-- Opening Marker --
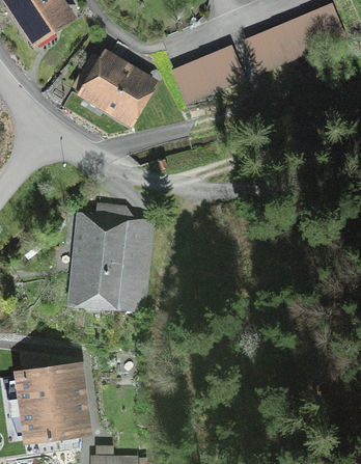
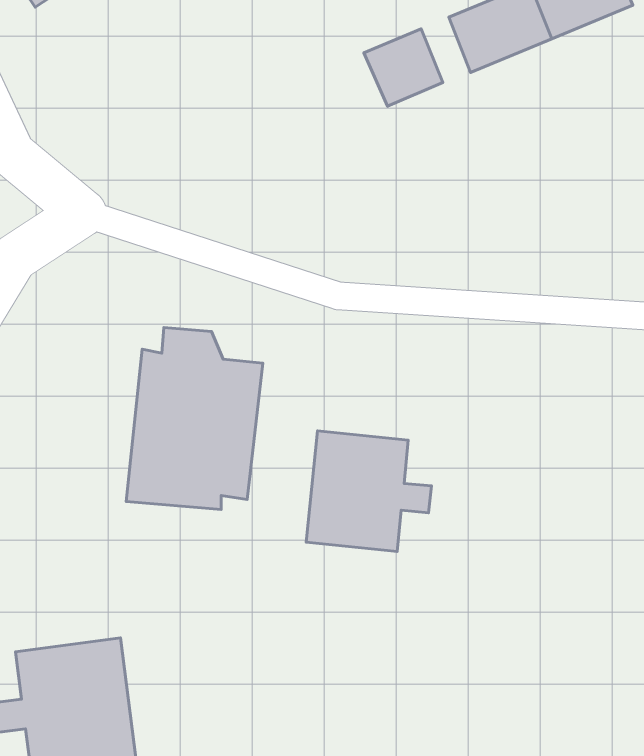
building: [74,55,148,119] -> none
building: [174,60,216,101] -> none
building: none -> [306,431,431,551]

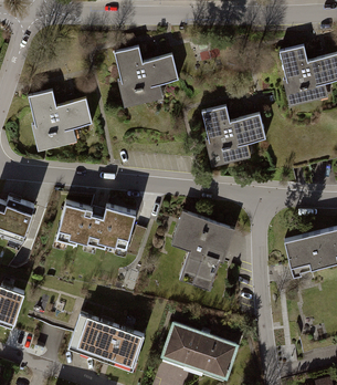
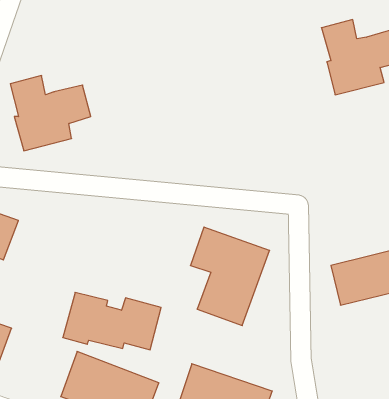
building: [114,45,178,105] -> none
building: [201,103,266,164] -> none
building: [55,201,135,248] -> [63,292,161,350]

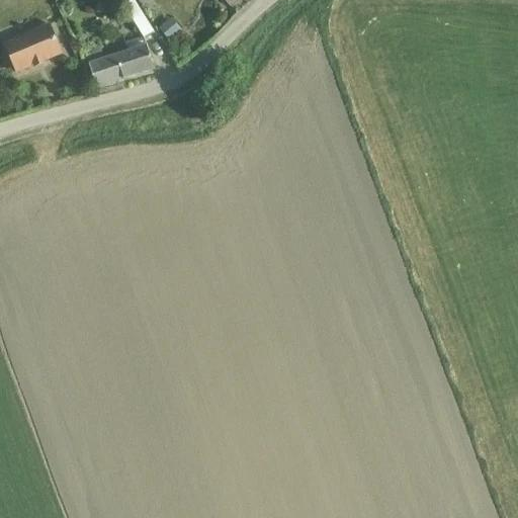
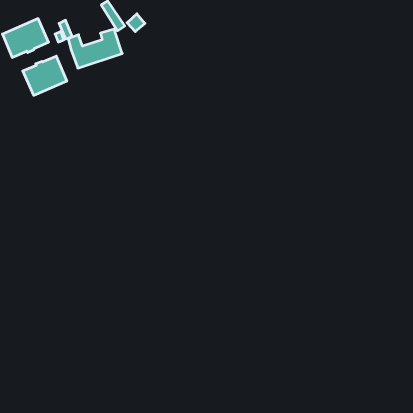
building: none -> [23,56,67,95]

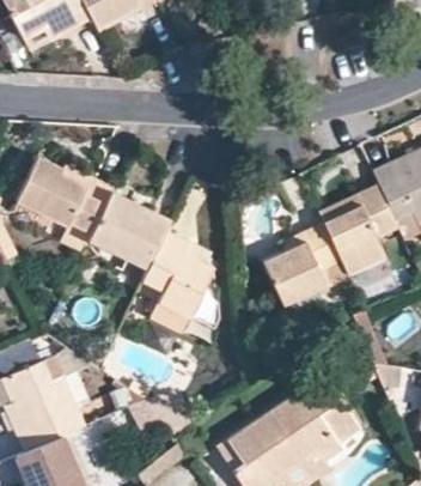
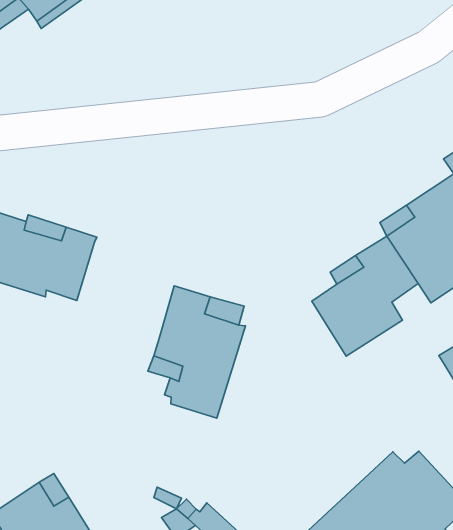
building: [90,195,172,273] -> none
-- Closing Marker --
• **Work order**
Which lines above hold the word "none"? Copy each of them.

• **Task output**
building: [74,55,148,119] -> none
building: [174,60,216,101] -> none
building: none -> [306,431,431,551]
building: [114,45,178,105] -> none
building: [201,103,266,164] -> none
building: none -> [23,56,67,95]
building: [90,195,172,273] -> none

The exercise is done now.